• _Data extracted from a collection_
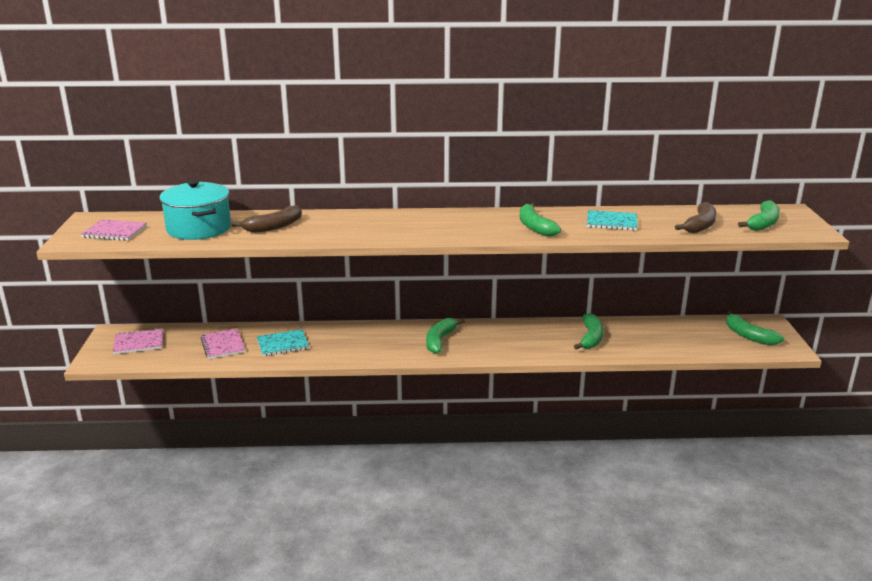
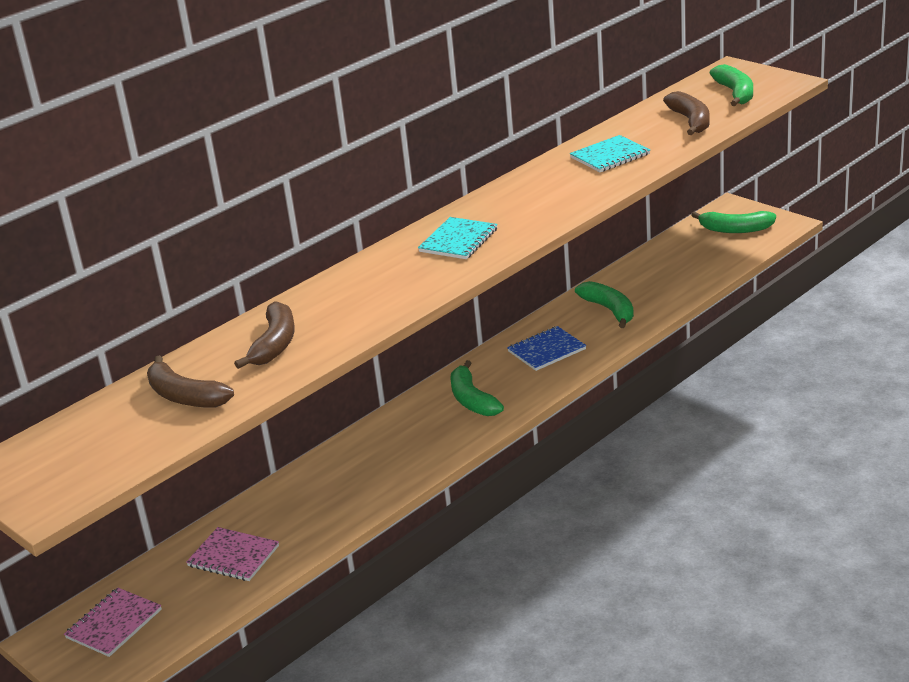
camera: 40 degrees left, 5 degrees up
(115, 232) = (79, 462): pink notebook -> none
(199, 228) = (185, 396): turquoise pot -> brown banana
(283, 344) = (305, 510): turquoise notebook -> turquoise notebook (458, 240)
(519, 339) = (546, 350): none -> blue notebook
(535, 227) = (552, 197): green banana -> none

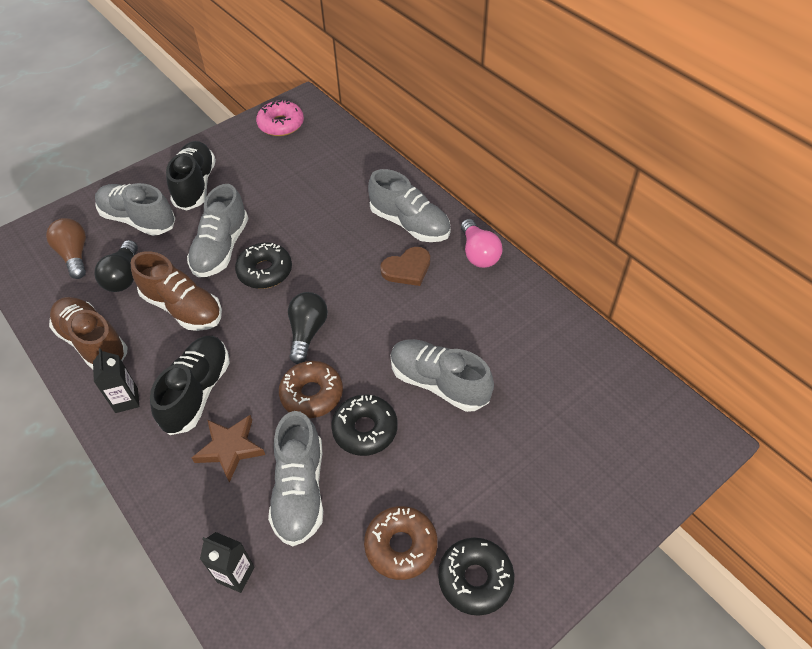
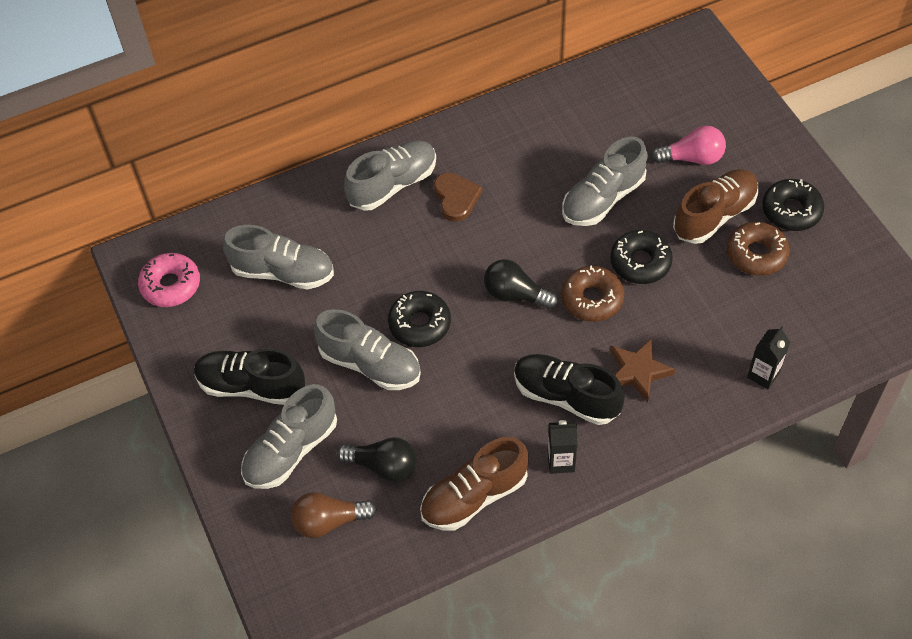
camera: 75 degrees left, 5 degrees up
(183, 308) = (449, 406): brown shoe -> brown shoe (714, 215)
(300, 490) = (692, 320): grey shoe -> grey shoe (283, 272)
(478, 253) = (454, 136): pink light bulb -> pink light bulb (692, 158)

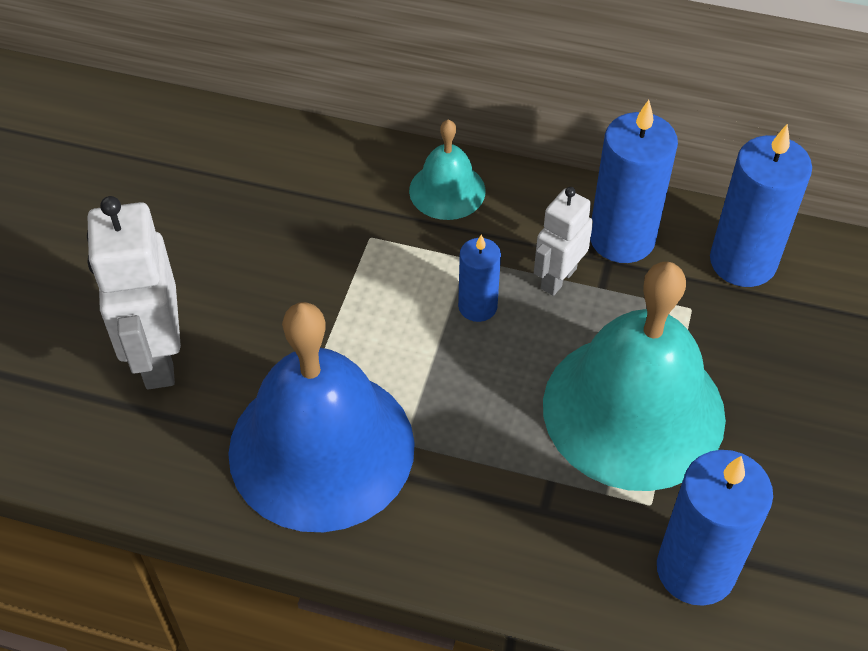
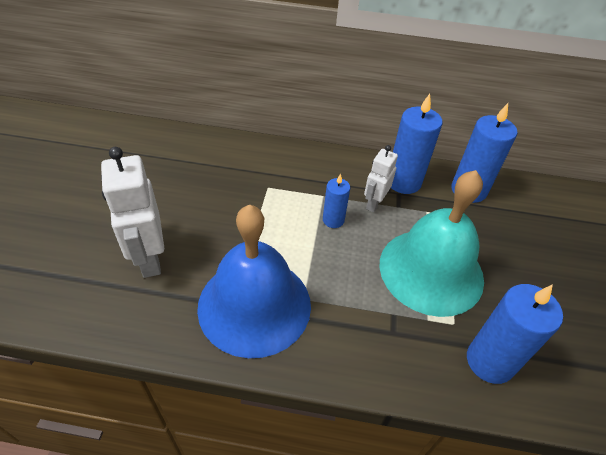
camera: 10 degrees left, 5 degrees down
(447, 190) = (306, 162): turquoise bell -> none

...

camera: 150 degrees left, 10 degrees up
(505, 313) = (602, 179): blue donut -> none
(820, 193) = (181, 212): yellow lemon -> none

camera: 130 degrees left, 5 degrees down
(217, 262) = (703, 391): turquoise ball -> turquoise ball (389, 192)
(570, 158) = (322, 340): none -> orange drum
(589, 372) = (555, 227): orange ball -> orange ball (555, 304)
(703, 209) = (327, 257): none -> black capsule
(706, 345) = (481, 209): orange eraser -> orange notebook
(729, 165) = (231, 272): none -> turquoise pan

• _ACTIVITY_
Retype exactly the lines of the data above that fall between the line with "(570, 158) = (322, 340): none -> orange drum" and the line with "(729, 165) = (231, 272): none", inclusive, and add nothing.

• _ANSWER SPACE_
(570, 158) = (322, 340): none -> orange drum
(589, 372) = (555, 227): orange ball -> orange ball (555, 304)
(703, 209) = (327, 257): none -> black capsule
(706, 345) = (481, 209): orange eraser -> orange notebook
(729, 165) = (231, 272): none -> turquoise pan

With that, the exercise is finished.